** Supplied records follows **
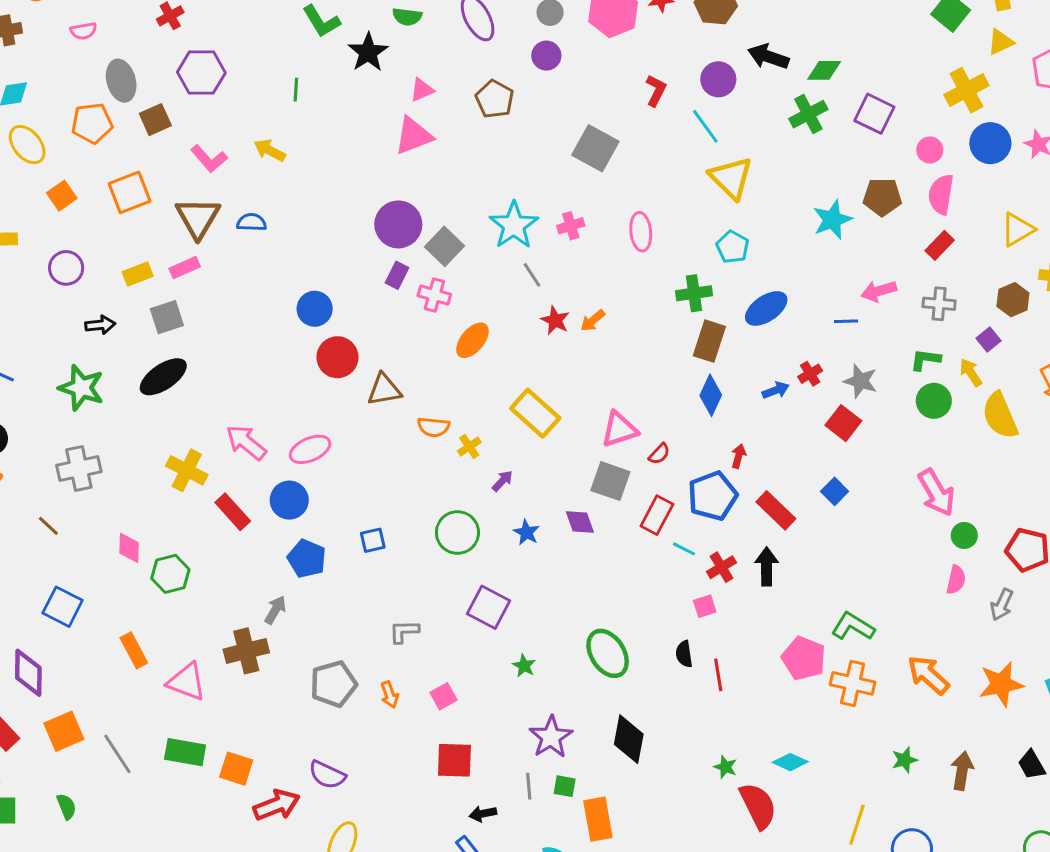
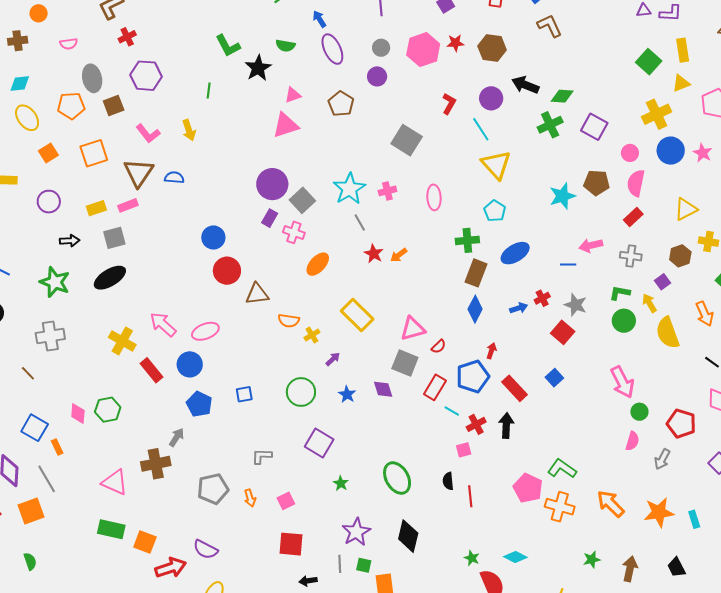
yellow arrow: (270, 150) -> (189, 130), turned -140
pink diamond: (129, 548) -> (78, 414), moved
orange rectangle: (134, 650) -> (57, 447), moved, size x0.7
gray line: (117, 754) -> (47, 479), moved

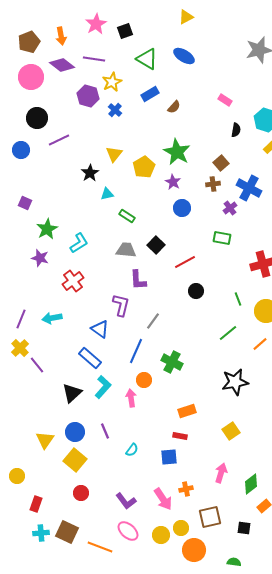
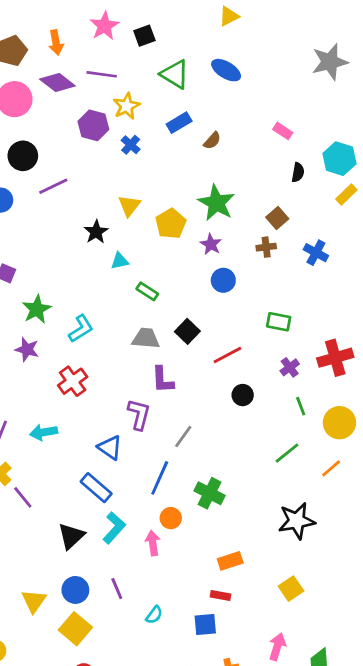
blue cross: (249, 188) -> (316, 253), size x0.7
purple cross: (230, 208) -> (290, 367), moved

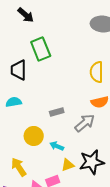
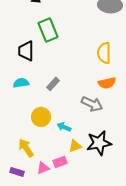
gray rectangle: (57, 112) -> (53, 84), moved, turned -32
gray arrow: (85, 123) -> (92, 104), turned 65

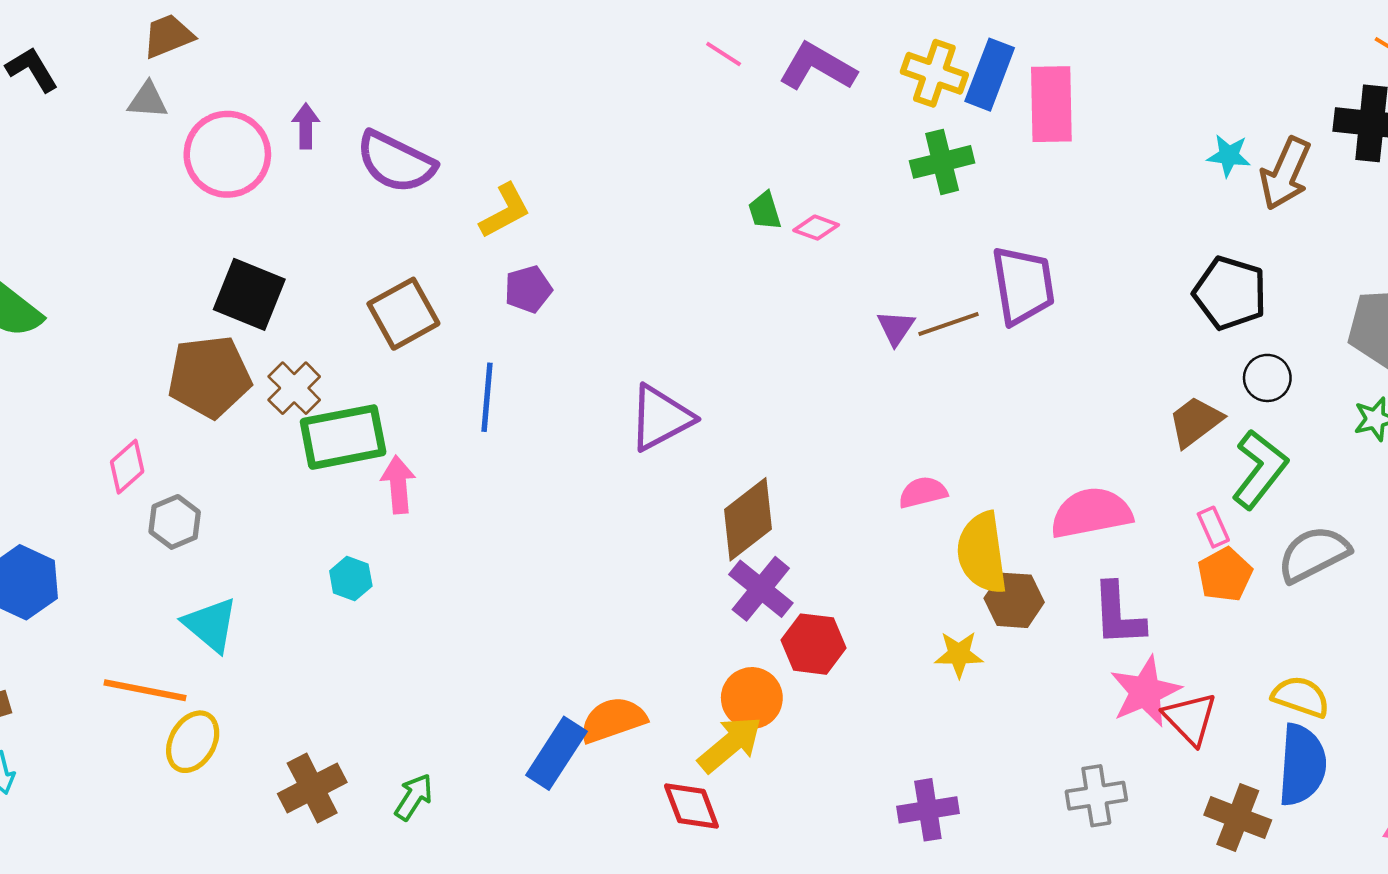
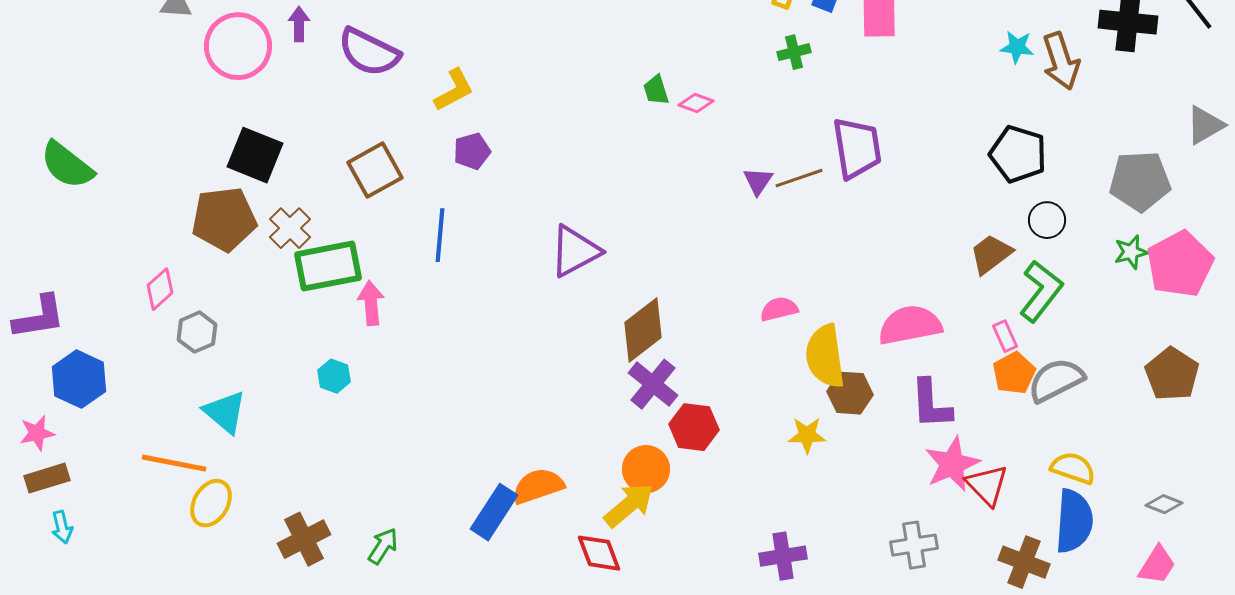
green cross: (942, 162) -> (794, 52), size x0.7
brown arrow: (1285, 174) -> (1061, 61), turned -42
gray semicircle: (1314, 554) -> (1056, 380), moved

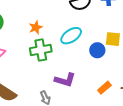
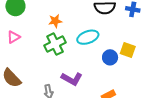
green cross: (41, 50) -> (55, 44), turned -30

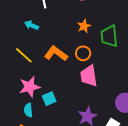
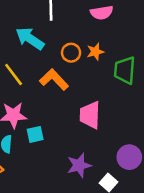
cyan arrow: (31, 25) -> (30, 39), size x1.6
orange circle: (83, 53) -> (71, 53), moved

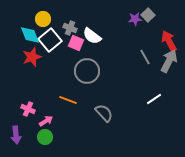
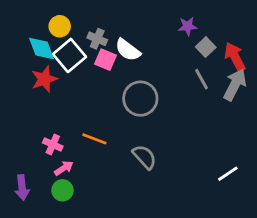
gray square: (148, 15) -> (206, 47), moved
gray circle: (87, 71) -> (140, 99), moved
white line: (154, 99) -> (228, 174), moved
pink cross: (28, 109) -> (53, 144), moved

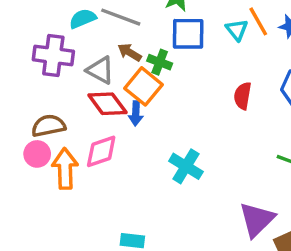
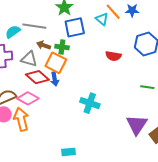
red semicircle: (243, 96) -> (113, 56), turned -77
pink diamond: (101, 151) -> (28, 98), moved, turned 60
** End of Supplied records **
__Exercise aim__:
An exact reprint of every record is required, with the pictures omitted.

__Task output__:
yellow arrow: (270, 150) -> (189, 130), turned -140
pink diamond: (129, 548) -> (78, 414), moved
orange rectangle: (134, 650) -> (57, 447), moved, size x0.7
gray line: (117, 754) -> (47, 479), moved

blue cross: (249, 188) -> (316, 253), size x0.7
purple cross: (230, 208) -> (290, 367), moved

gray rectangle: (57, 112) -> (53, 84), moved, turned -32
gray arrow: (85, 123) -> (92, 104), turned 65

green cross: (942, 162) -> (794, 52), size x0.7
brown arrow: (1285, 174) -> (1061, 61), turned -42
gray semicircle: (1314, 554) -> (1056, 380), moved

green cross: (41, 50) -> (55, 44), turned -30

cyan arrow: (31, 25) -> (30, 39), size x1.6
orange circle: (83, 53) -> (71, 53), moved

gray square: (148, 15) -> (206, 47), moved
gray circle: (87, 71) -> (140, 99), moved
white line: (154, 99) -> (228, 174), moved
pink cross: (28, 109) -> (53, 144), moved

red semicircle: (243, 96) -> (113, 56), turned -77
pink diamond: (101, 151) -> (28, 98), moved, turned 60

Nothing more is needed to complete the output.